Out of the entries that follow, copy each line containing "orange".
══ GIVEN ENTRIES
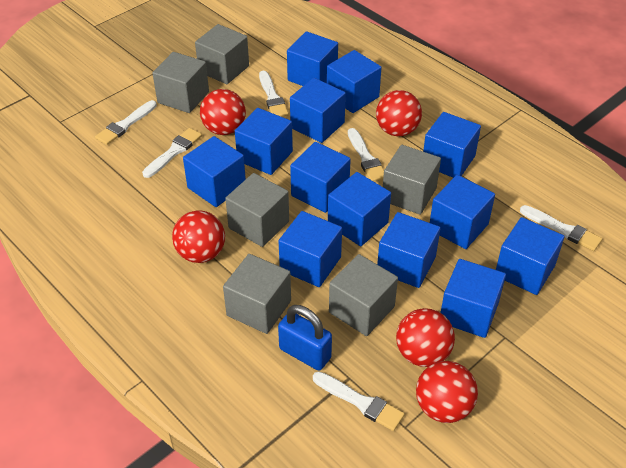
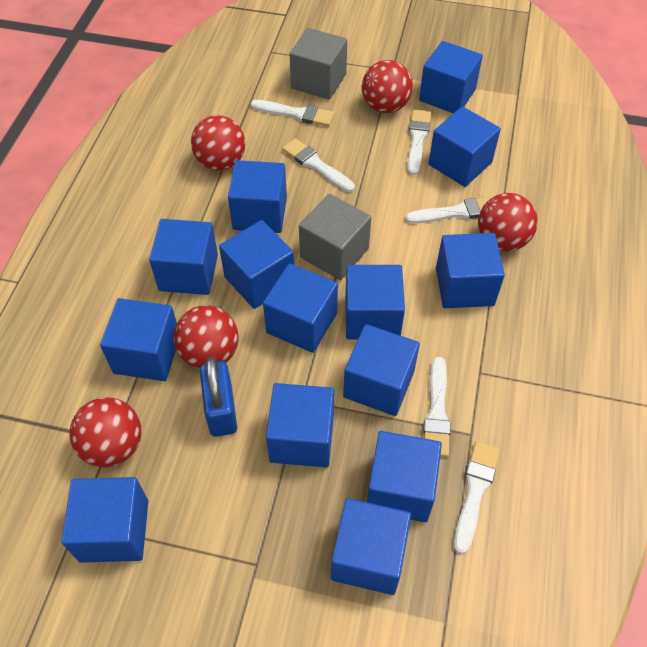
blue cube: 13 -> 14
grey cube: 6 -> 2

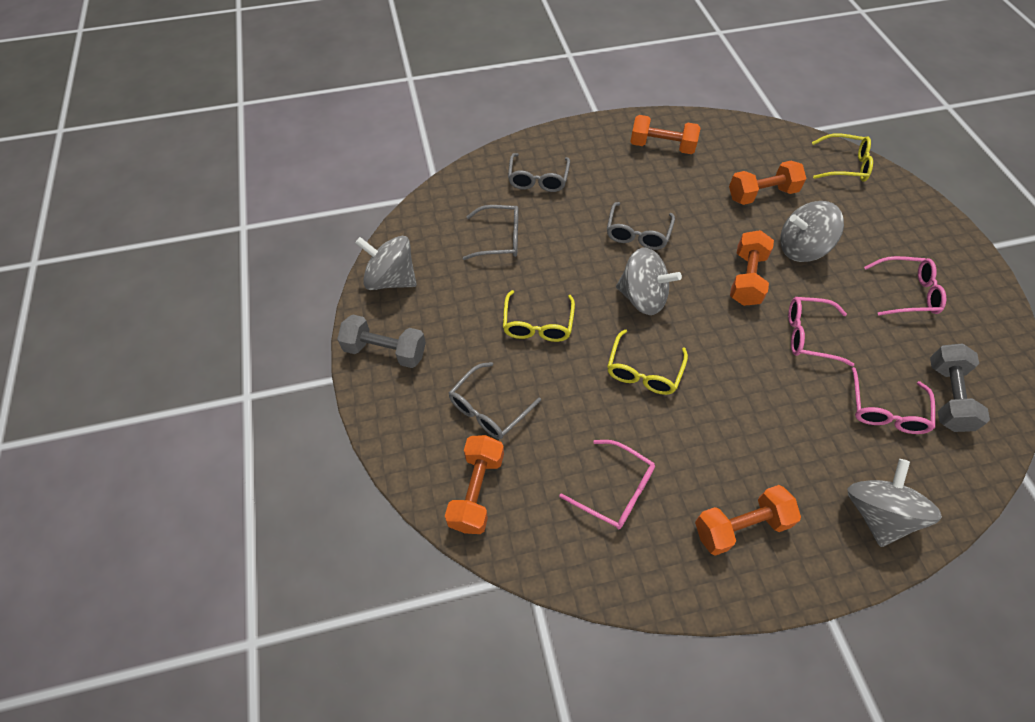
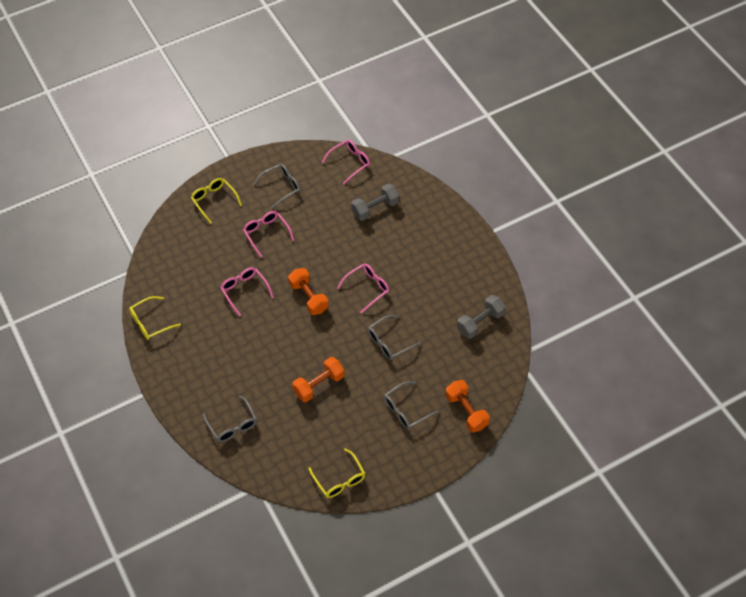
grey spinning top: 4 -> 0
orange dumbbell: 5 -> 3

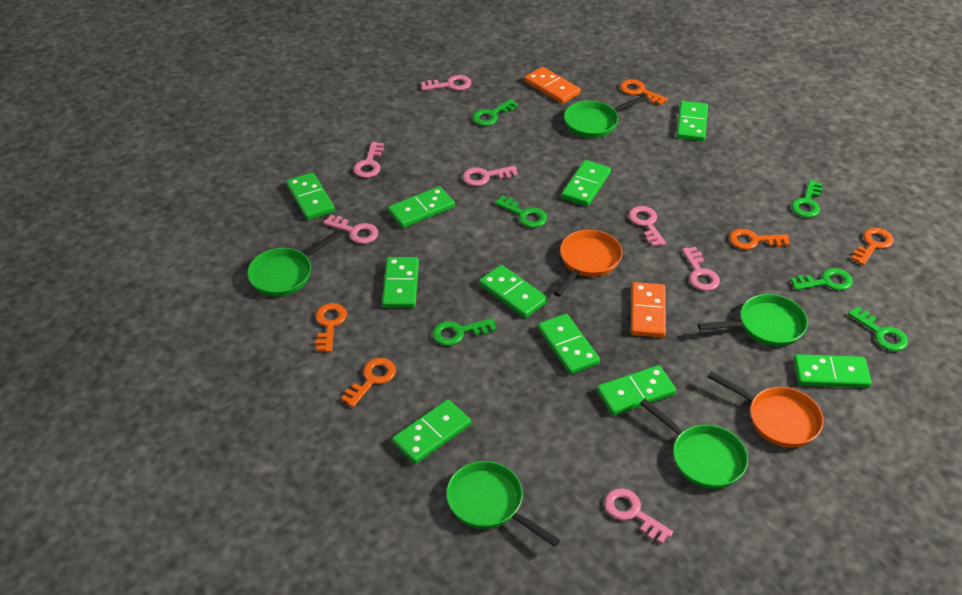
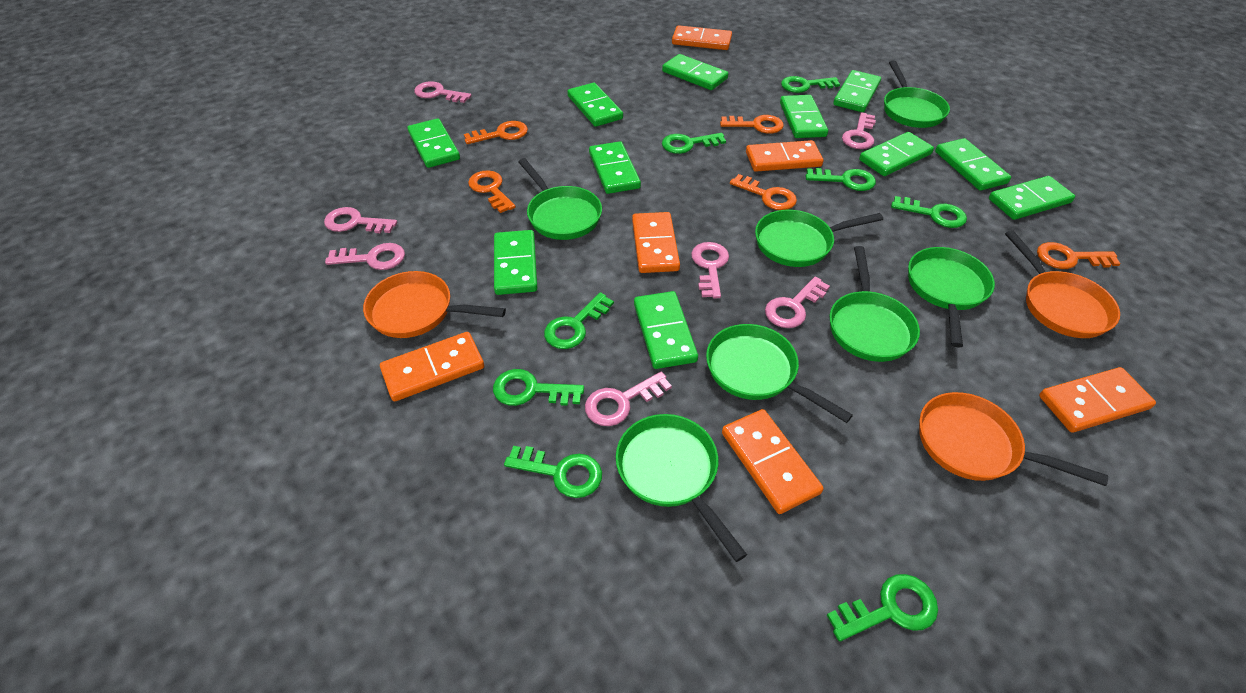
green domino: 10 -> 11
green key: 6 -> 8
green pan: 5 -> 7
orange domino: 2 -> 6
orange pan: 2 -> 3

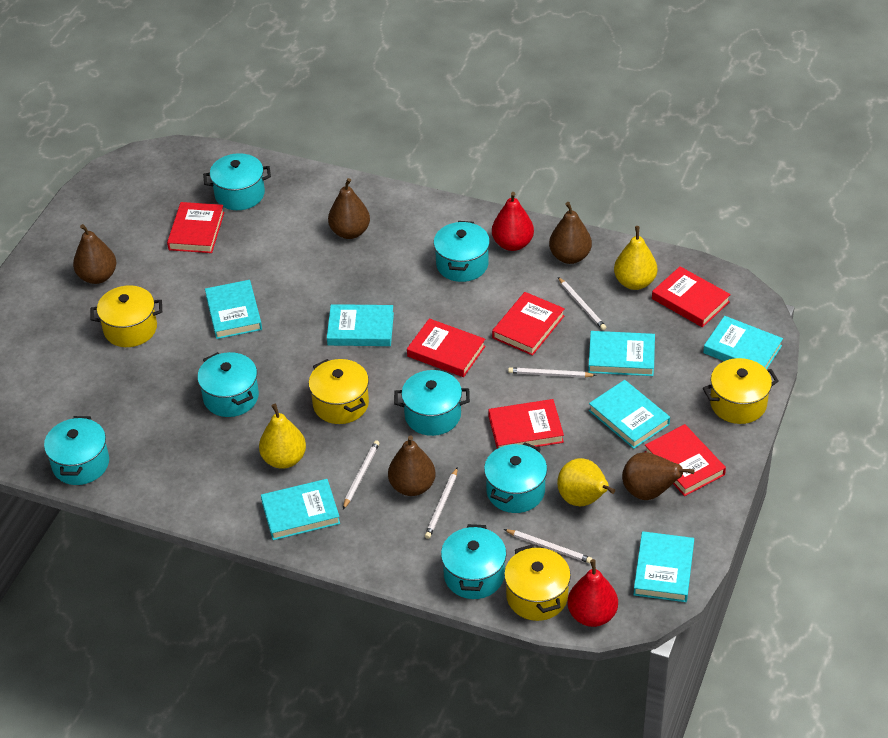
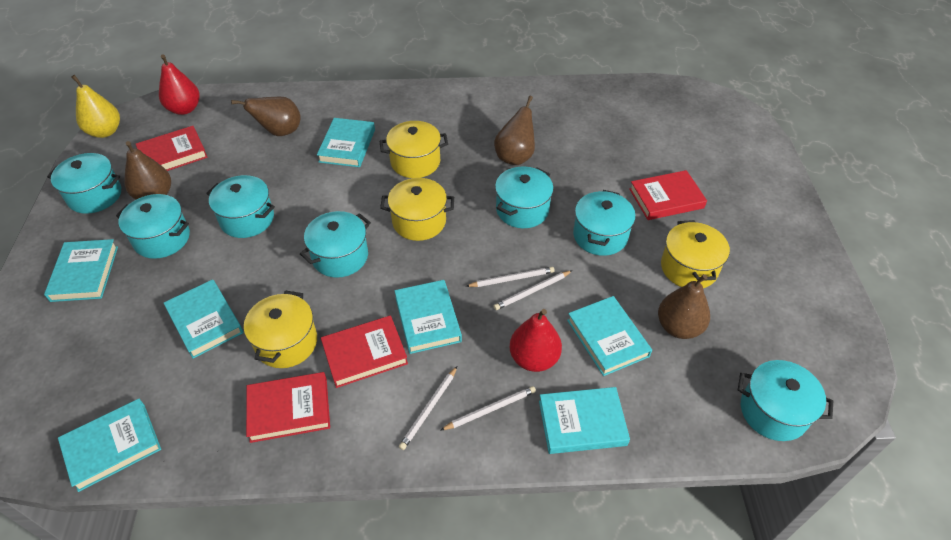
brown pear: 5 -> 4
red book: 6 -> 4
white pencil: 5 -> 4
yellow pear: 3 -> 1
════
**ANSWER SPACE:**
orange dumbbell: 5 -> 3
orange domino: 2 -> 6
orange pan: 2 -> 3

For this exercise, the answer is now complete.